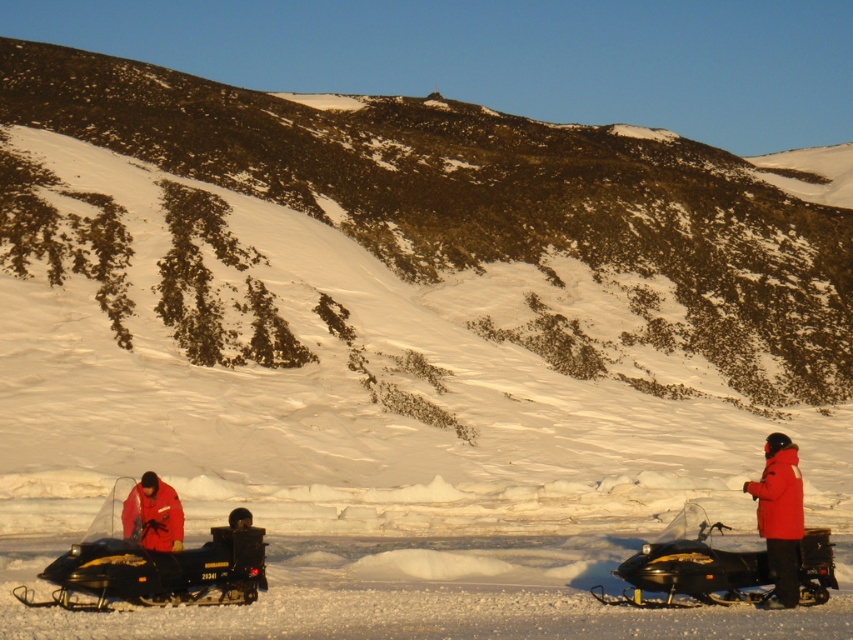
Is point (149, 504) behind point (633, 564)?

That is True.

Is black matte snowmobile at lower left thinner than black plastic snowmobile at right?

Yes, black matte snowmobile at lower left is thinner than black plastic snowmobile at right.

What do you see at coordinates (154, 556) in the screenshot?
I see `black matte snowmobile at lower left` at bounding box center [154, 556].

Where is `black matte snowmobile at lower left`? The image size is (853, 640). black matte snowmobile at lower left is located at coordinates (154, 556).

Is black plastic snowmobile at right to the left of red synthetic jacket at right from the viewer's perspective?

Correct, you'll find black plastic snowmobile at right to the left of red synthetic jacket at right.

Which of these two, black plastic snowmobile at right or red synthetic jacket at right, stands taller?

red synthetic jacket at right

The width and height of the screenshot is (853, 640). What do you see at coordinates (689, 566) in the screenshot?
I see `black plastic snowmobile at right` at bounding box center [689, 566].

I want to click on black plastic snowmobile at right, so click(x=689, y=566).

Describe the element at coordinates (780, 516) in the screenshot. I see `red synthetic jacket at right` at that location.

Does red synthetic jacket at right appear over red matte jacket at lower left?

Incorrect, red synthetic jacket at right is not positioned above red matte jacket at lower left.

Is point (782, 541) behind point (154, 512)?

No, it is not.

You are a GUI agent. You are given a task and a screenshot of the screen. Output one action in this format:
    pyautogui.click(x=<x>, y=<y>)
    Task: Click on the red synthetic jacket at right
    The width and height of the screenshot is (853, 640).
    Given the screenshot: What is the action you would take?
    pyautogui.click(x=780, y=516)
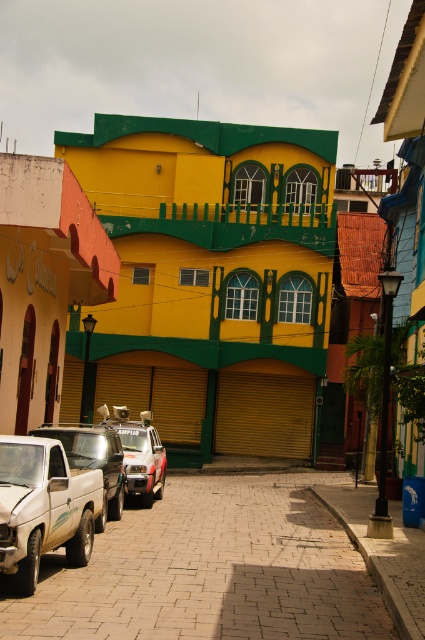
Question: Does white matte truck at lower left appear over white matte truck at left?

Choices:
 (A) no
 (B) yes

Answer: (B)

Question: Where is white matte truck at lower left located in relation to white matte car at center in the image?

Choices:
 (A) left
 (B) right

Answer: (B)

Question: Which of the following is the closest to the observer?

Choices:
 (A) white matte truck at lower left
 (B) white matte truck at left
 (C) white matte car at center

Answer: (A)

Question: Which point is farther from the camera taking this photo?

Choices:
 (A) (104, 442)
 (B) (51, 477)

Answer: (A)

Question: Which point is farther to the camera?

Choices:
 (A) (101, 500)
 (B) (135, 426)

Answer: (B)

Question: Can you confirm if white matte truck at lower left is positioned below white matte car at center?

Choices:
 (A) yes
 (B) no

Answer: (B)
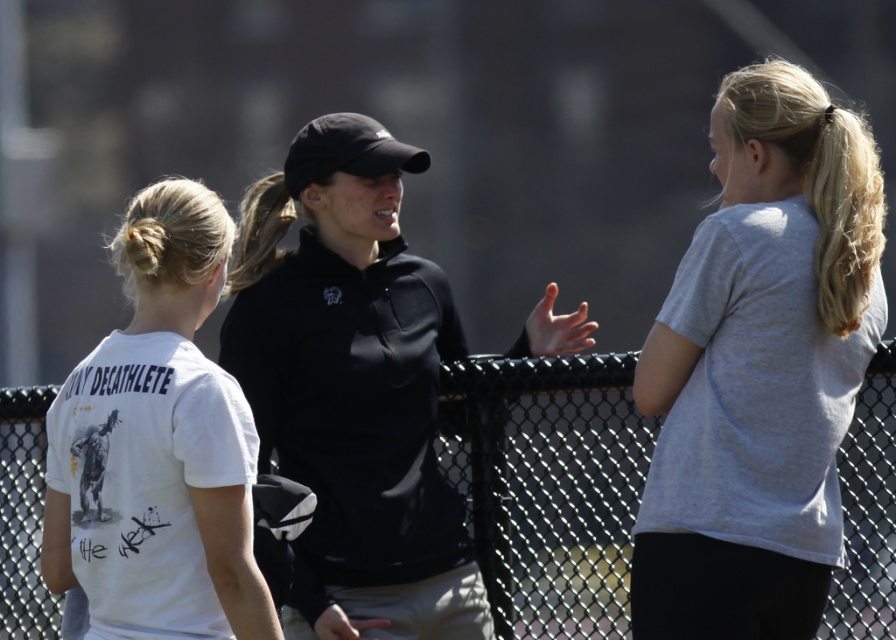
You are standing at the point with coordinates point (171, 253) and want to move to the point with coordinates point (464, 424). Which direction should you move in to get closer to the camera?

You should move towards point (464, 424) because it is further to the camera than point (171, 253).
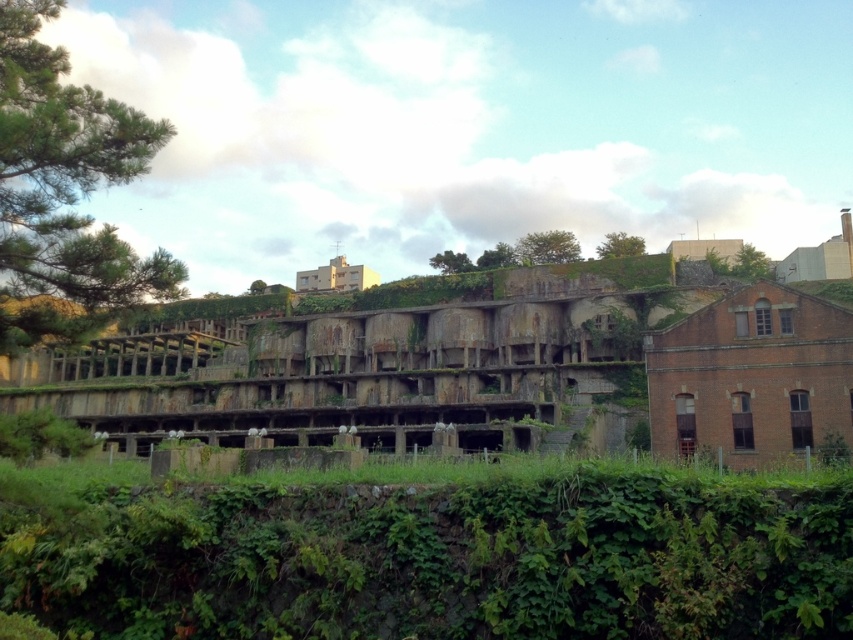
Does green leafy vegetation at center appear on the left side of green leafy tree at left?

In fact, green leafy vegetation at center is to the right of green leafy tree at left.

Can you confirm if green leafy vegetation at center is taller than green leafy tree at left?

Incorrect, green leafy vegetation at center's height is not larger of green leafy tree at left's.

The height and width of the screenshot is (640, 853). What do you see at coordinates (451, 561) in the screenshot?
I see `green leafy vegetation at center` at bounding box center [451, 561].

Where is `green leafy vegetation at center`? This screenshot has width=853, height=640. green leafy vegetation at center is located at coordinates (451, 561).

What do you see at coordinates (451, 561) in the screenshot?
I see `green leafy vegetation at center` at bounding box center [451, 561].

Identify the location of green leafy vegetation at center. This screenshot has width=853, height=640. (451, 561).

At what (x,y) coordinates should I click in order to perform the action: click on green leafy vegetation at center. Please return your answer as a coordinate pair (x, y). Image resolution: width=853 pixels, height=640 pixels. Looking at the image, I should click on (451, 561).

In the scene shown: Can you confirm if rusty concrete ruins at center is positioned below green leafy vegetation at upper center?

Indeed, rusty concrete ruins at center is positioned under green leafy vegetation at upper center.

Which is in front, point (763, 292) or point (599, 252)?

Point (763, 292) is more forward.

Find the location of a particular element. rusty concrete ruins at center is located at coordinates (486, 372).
==
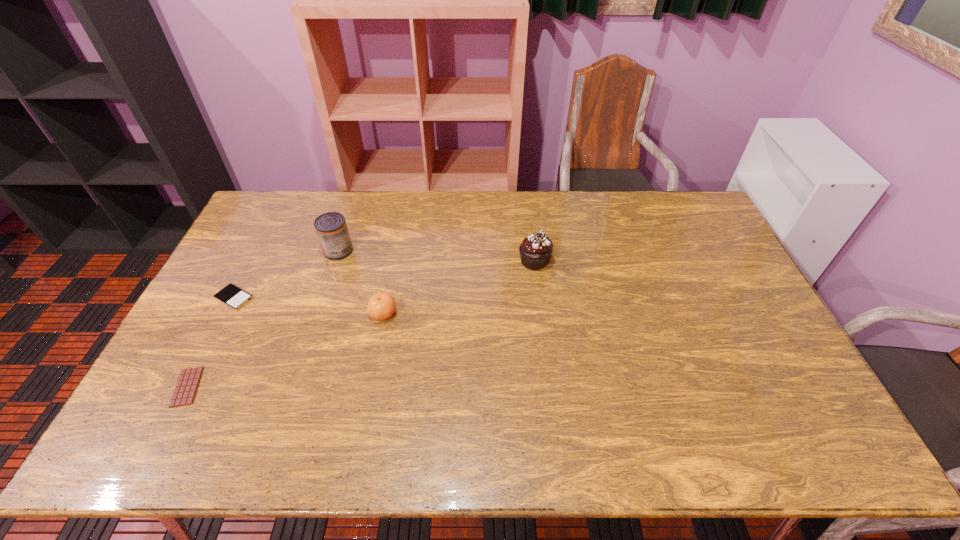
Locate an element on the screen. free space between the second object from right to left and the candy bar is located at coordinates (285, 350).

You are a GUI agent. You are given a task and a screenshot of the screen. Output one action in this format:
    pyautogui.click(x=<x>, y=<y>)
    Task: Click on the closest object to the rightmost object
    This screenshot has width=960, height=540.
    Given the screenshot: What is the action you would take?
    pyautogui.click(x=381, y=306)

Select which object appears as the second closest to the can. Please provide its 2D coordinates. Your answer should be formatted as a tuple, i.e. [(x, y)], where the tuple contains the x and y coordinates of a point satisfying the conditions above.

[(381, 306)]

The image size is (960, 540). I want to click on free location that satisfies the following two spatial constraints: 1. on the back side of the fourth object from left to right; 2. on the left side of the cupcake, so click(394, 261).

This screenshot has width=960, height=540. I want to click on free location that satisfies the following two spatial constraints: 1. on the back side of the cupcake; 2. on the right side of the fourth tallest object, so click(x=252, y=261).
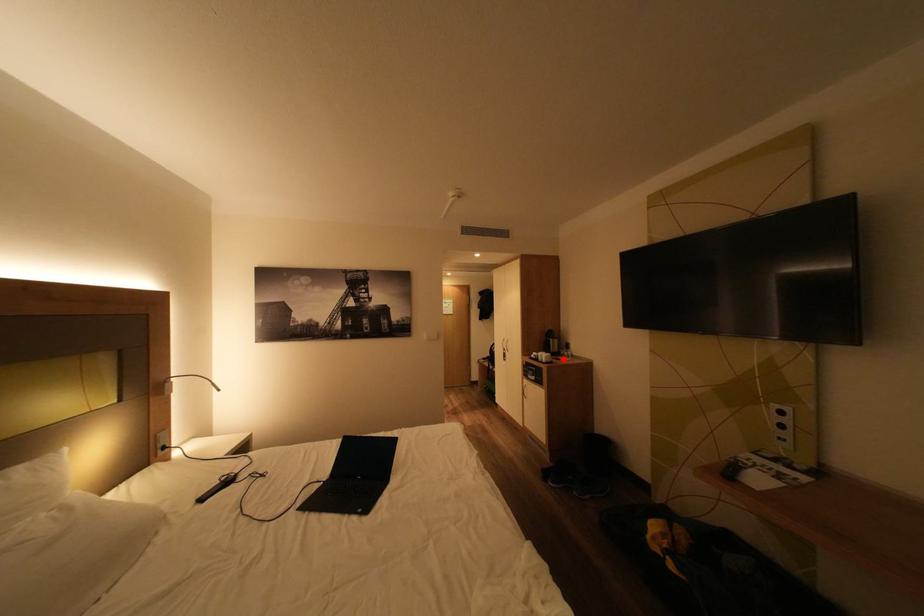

» **WRITTEN TASK**
Can you copy the data above word for word, from the line that contains "Is point (149, 504) behind point (633, 564)?" through the line that contains "Is black plastic", including both of those lines?

» **ANSWER TO THIS PROBLEM**
Is point (149, 504) behind point (633, 564)?

That is True.

Is black matte snowmobile at lower left thinner than black plastic snowmobile at right?

Yes, black matte snowmobile at lower left is thinner than black plastic snowmobile at right.

What do you see at coordinates (154, 556) in the screenshot?
I see `black matte snowmobile at lower left` at bounding box center [154, 556].

Where is `black matte snowmobile at lower left`? The image size is (853, 640). black matte snowmobile at lower left is located at coordinates (154, 556).

Is black plastic snowmobile at right to the left of red synthetic jacket at right from the viewer's perspective?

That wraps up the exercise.